DATA UNDER STUDY section start

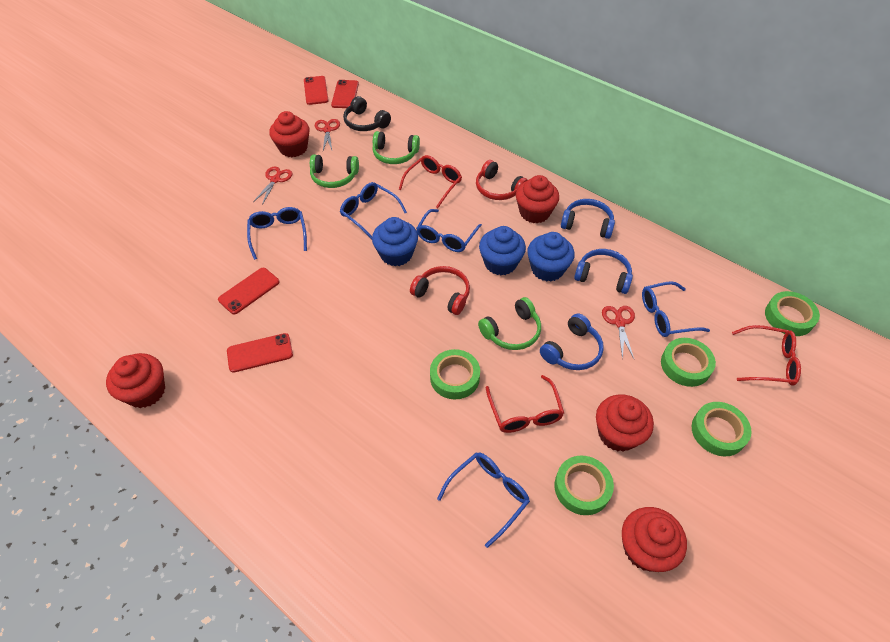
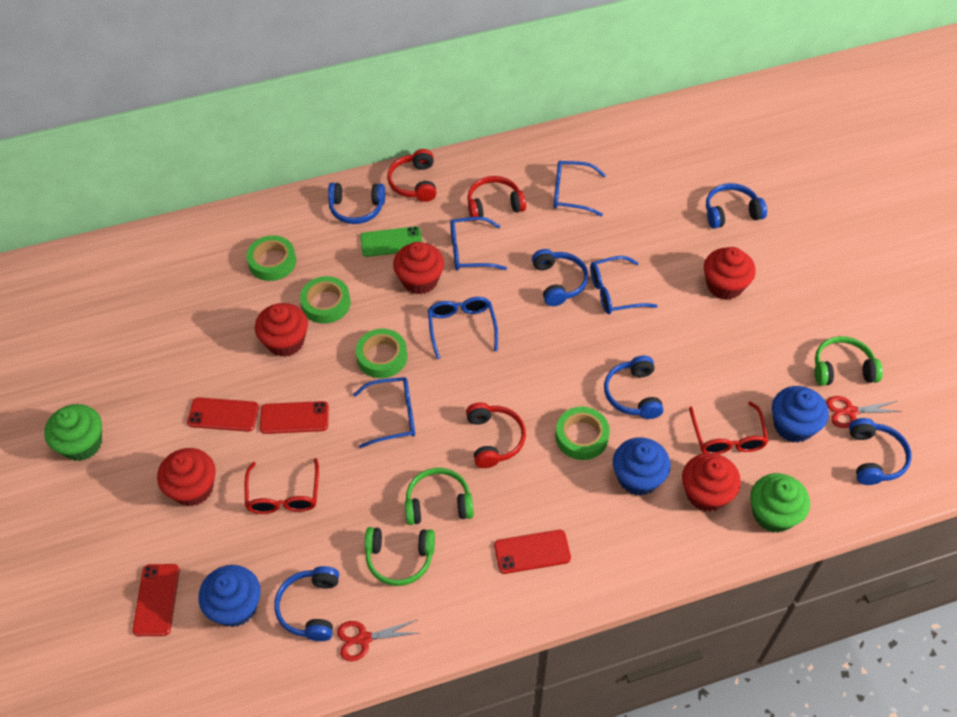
black headphones: 1 -> 0
blue headphones: 3 -> 6
green cupcake: 0 -> 2
green phone: 0 -> 1
green tape: 5 -> 4
red glasses: 3 -> 2
red headphones: 2 -> 3
red scissors: 3 -> 2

DATA UNDER STUDY section end

→ **TASK INSTRUCTIONS**:
Find and copy every line in the entries above where the string "headphones" occurs.

→ **ANSWER BOX**:
black headphones: 1 -> 0
blue headphones: 3 -> 6
red headphones: 2 -> 3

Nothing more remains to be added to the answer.